→ WHAT IS REQUIRED: The line containing "SERVO3 pin GND: none -> GND" marks the start of the required copy, which runs to the final line of the entries; return those lines exactly, without any pictures.

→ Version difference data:

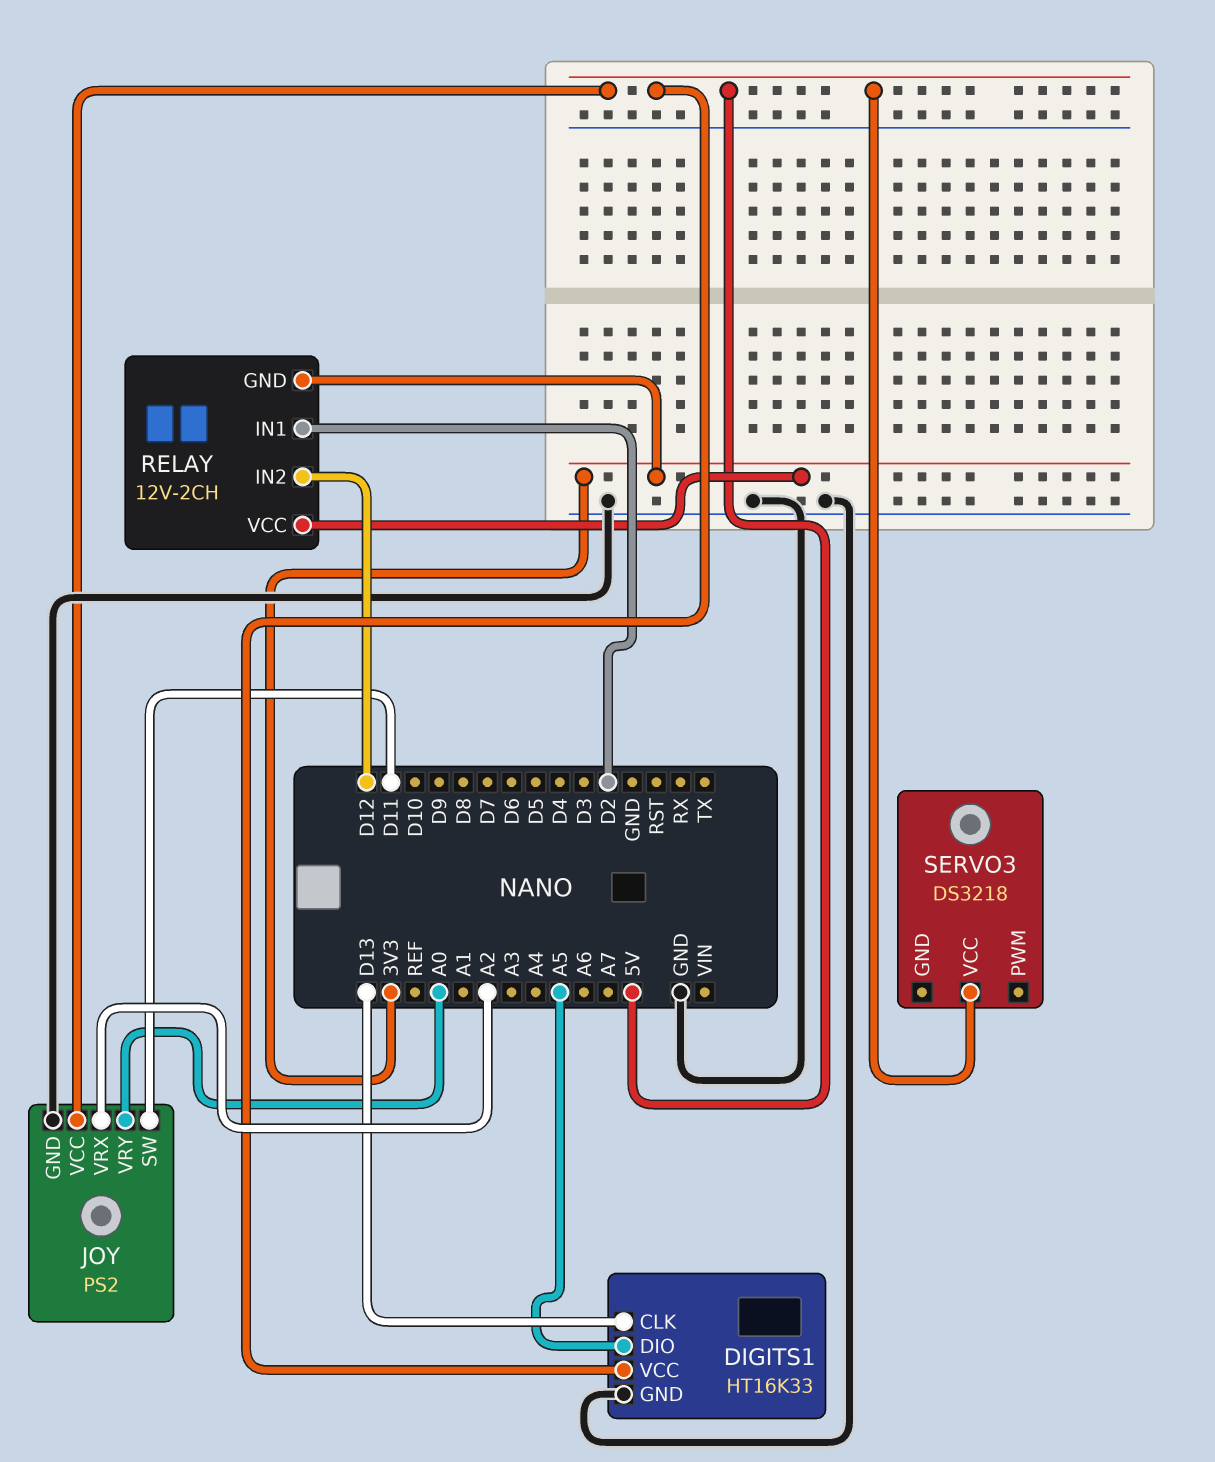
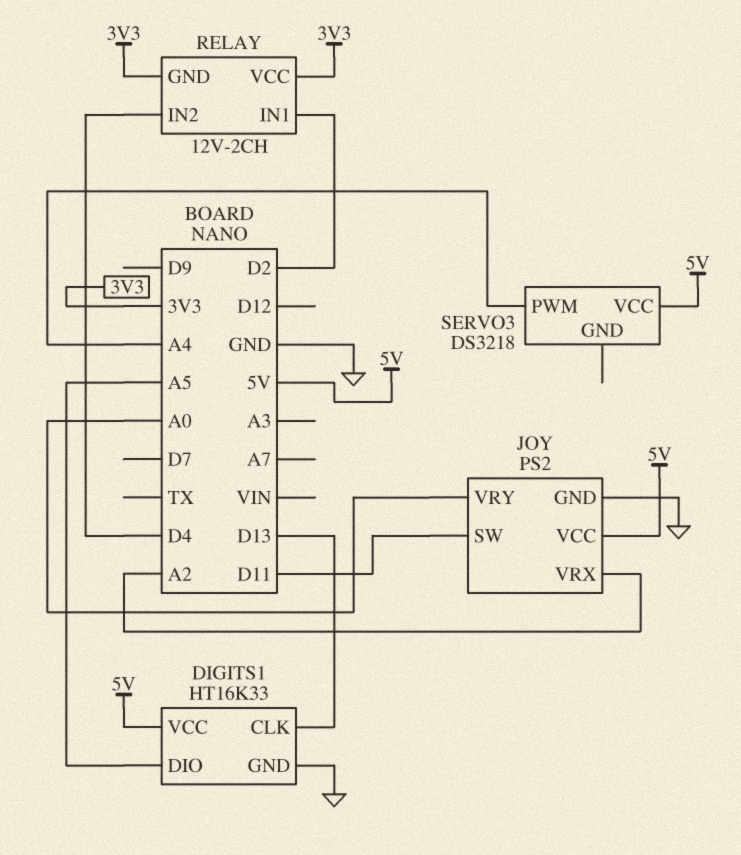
RELAY pin IN2: D12 -> D4
SERVO3 pin PWM: none -> A4

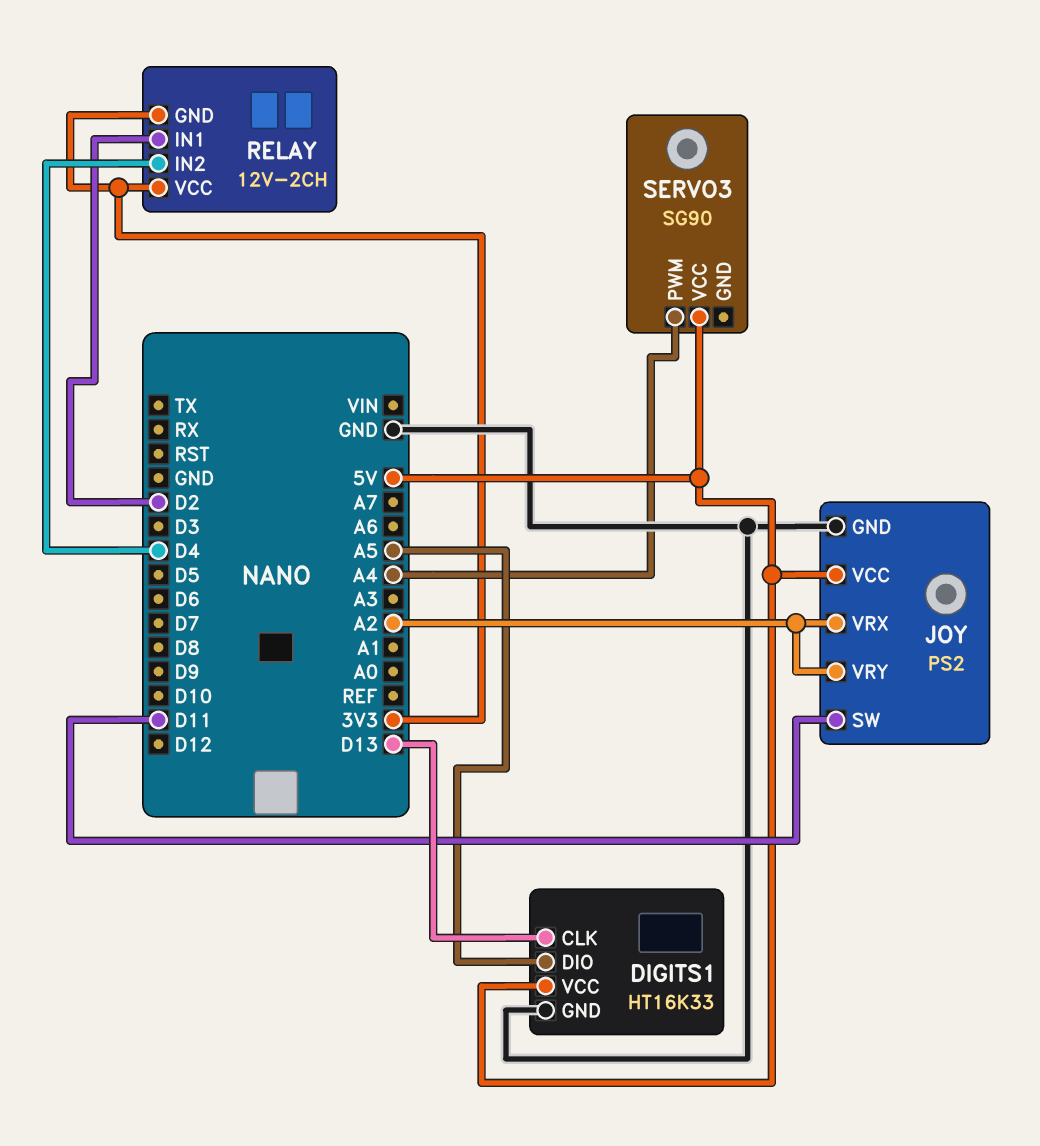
JOY pin VRY: A0 -> A2
SERVO3: DS3218 -> SG90

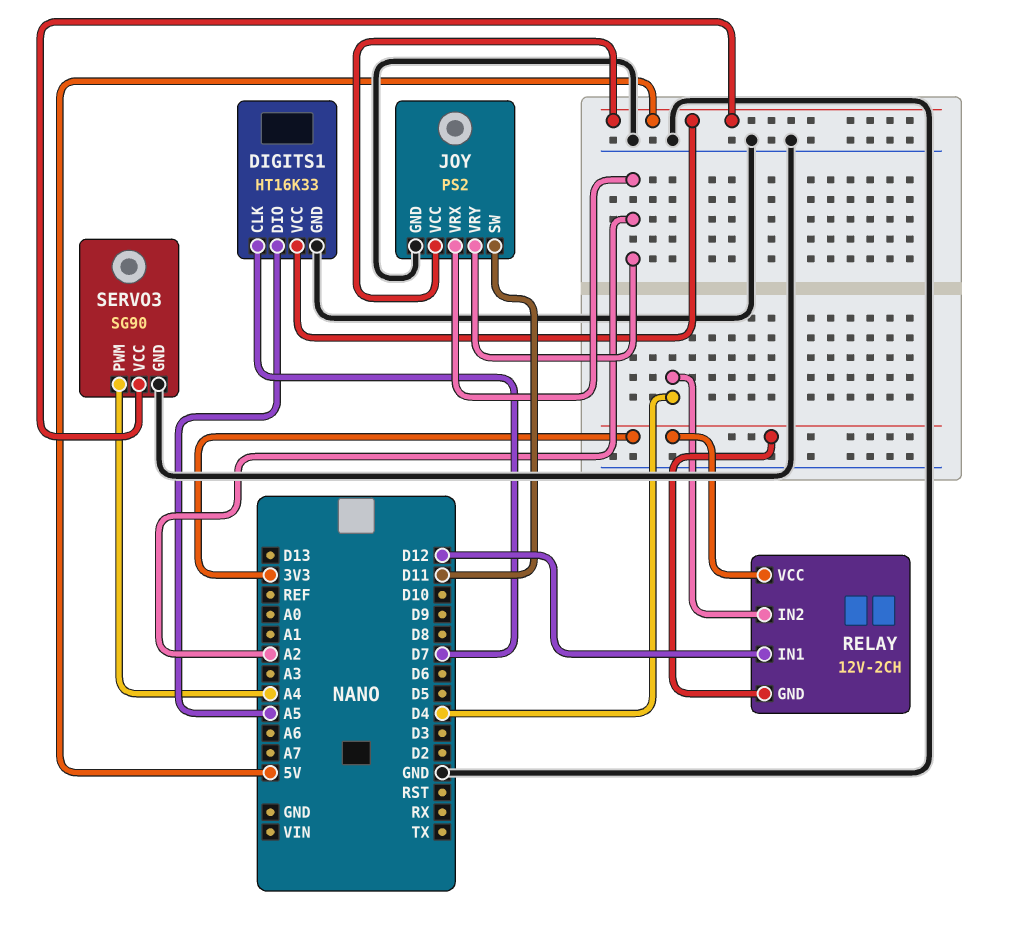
DIGITS1 pin CLK: D13 -> D7
RELAY pin IN1: D2 -> D12
SERVO3 pin GND: none -> GND

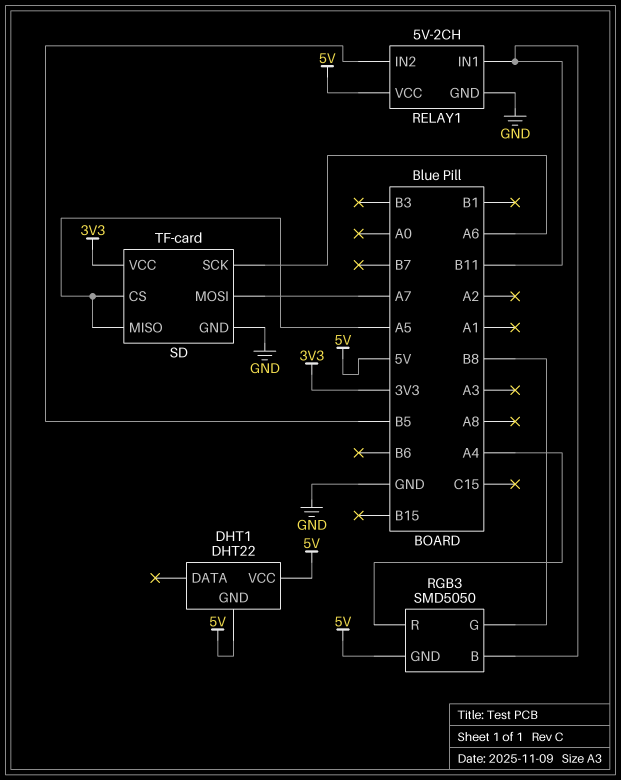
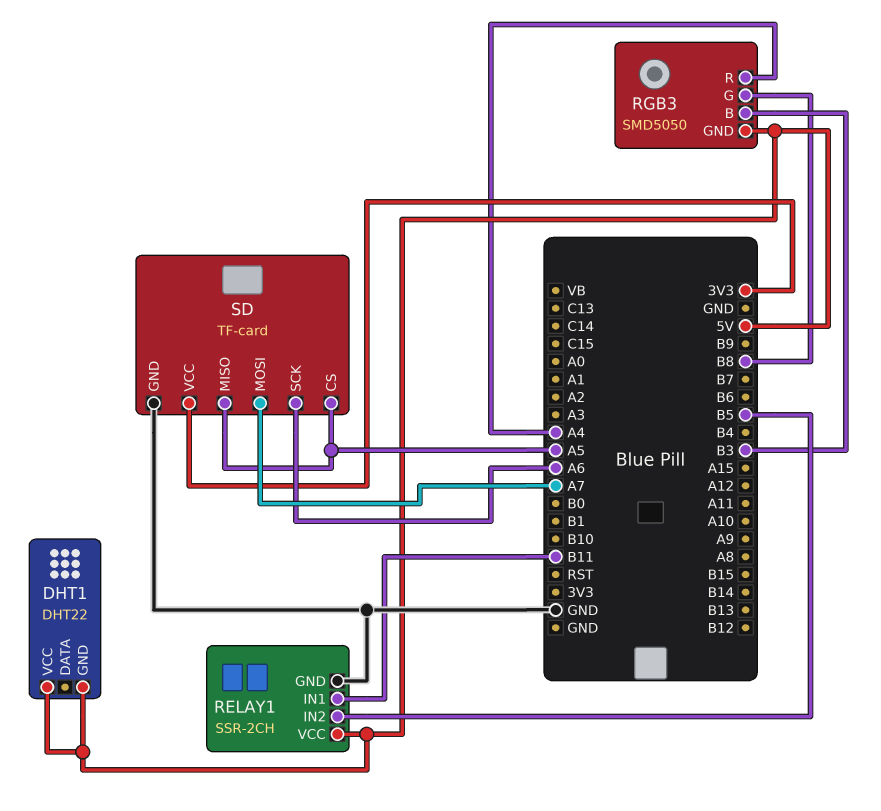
RELAY1: 5V-2CH -> SSR-2CH
RGB3 pin B: B11 -> B3

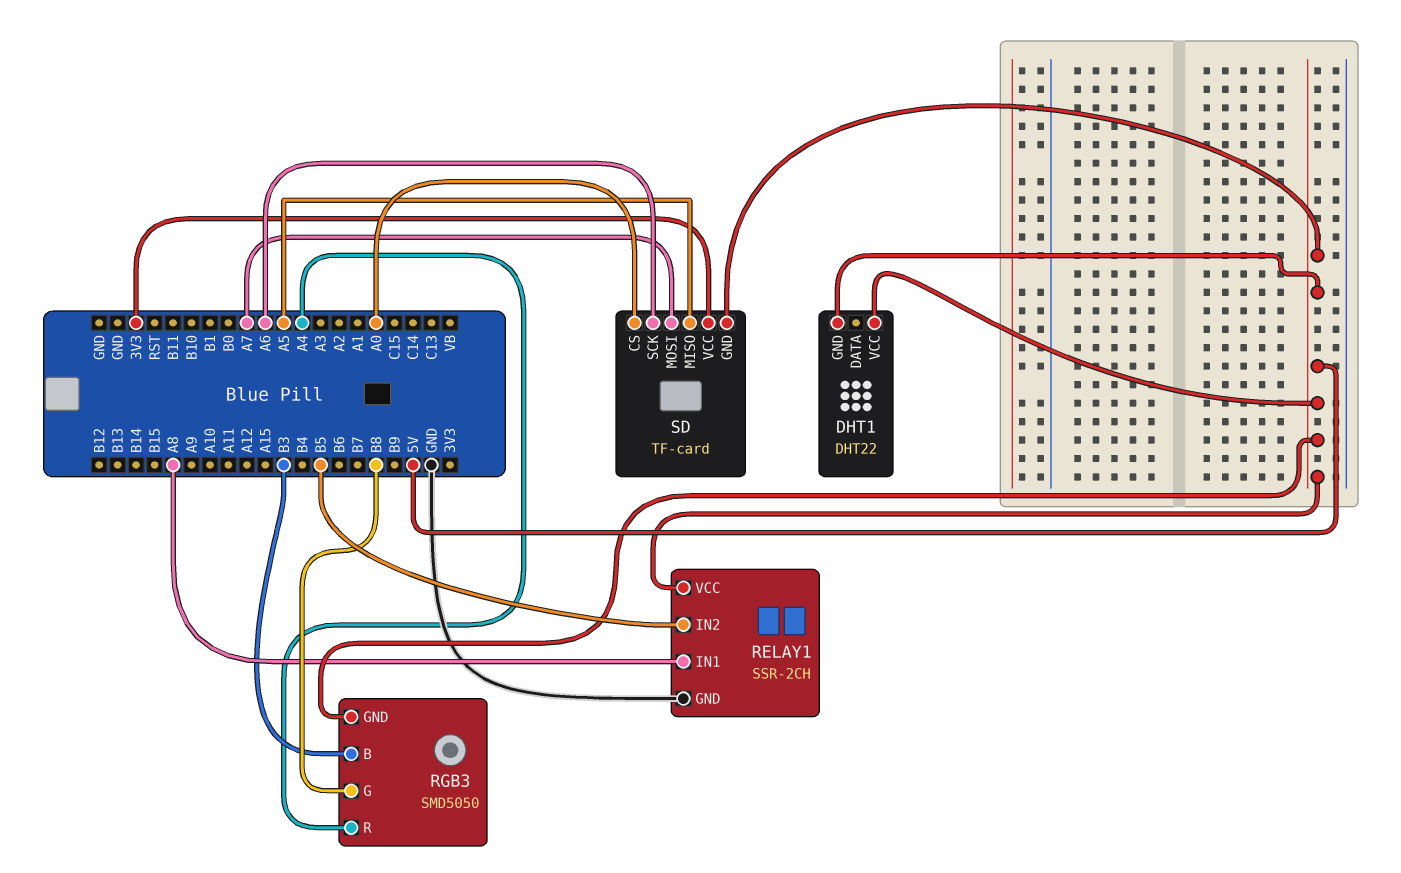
RELAY1 pin IN1: B11 -> A8
SD pin CS: A5 -> A0
SD pin GND: GND -> 5V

→ WRITTEN RESPONSE:
SERVO3 pin GND: none -> GND

RELAY1: 5V-2CH -> SSR-2CH
RGB3 pin B: B11 -> B3

RELAY1 pin IN1: B11 -> A8
SD pin CS: A5 -> A0
SD pin GND: GND -> 5V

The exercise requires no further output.